(Object change descriptions)
* * * *

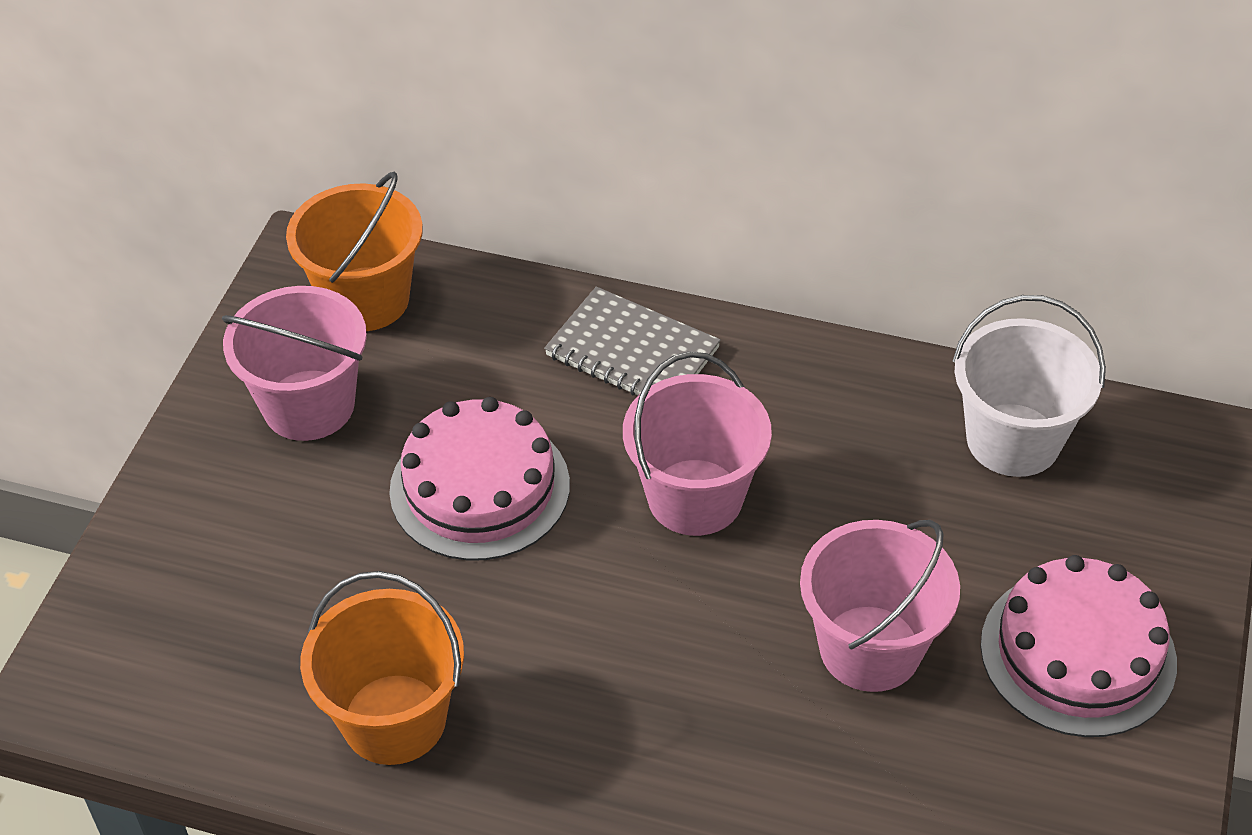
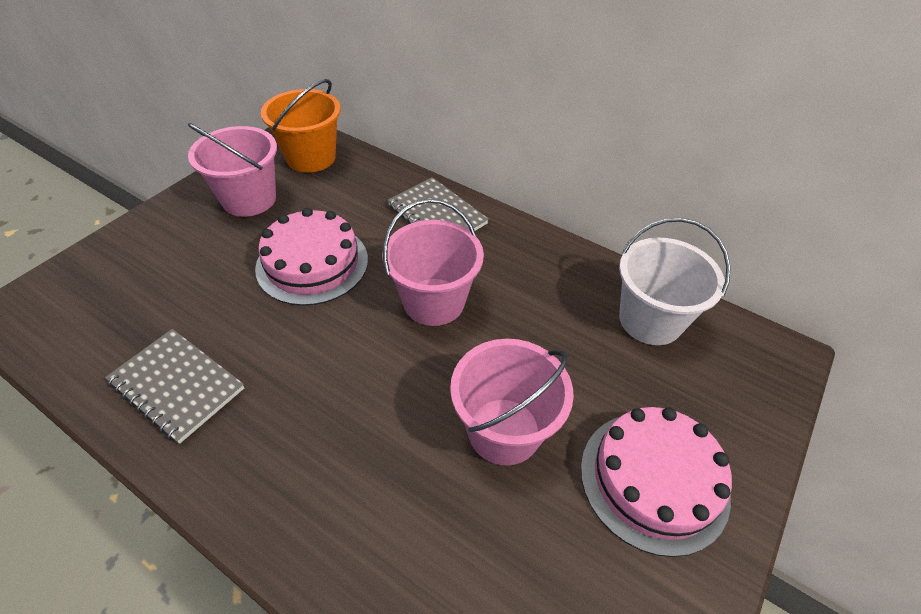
camera: 15 degrees right, 0 degrees up
(394, 719) = (177, 386): orange bucket -> grey notebook

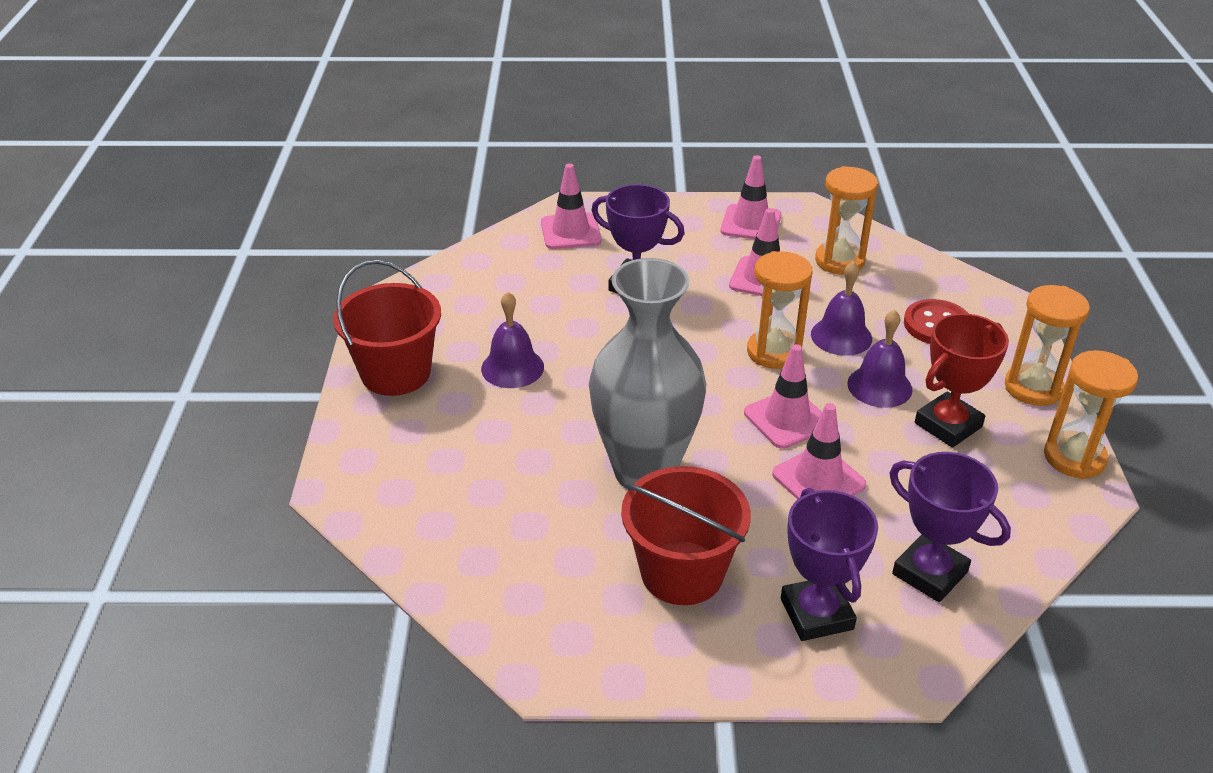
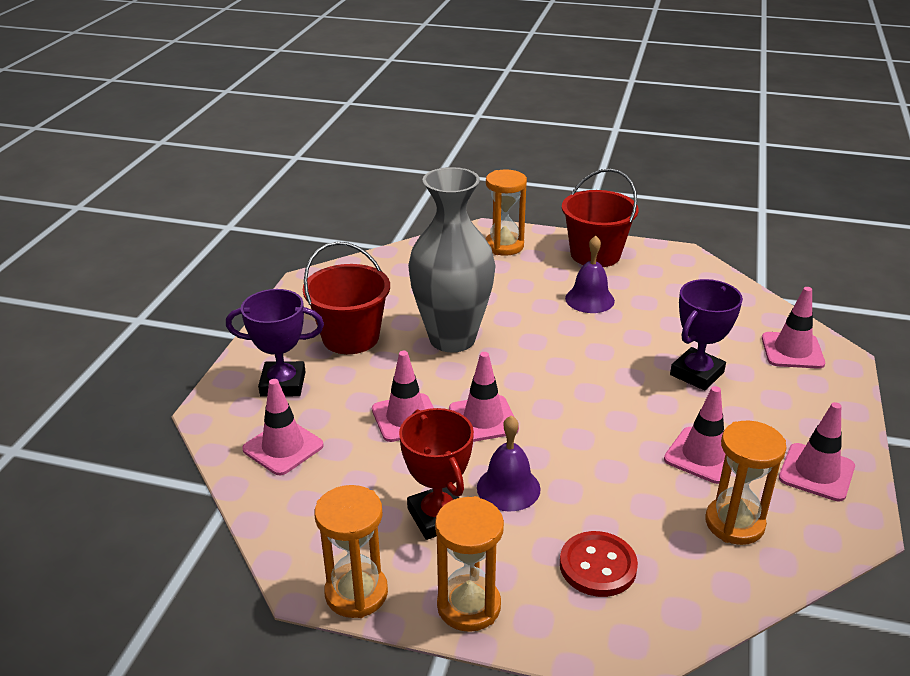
camera: 105 degrees right, 5 degrees down
(774, 352) = (577, 433): orange hourglass -> orange hourglass (504, 246)
(841, 336) = (592, 484): purple bell -> none
(929, 573) = (283, 447): purple trophy -> pink traffic cone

* * * *

# EXERCISE PROMPT
Omit every image. Quote each record exactly.

# ANSWER SECTION
camera: 15 degrees right, 0 degrees up
(394, 719) = (177, 386): orange bucket -> grey notebook

camera: 105 degrees right, 5 degrees down
(774, 352) = (577, 433): orange hourglass -> orange hourglass (504, 246)
(841, 336) = (592, 484): purple bell -> none
(929, 573) = (283, 447): purple trophy -> pink traffic cone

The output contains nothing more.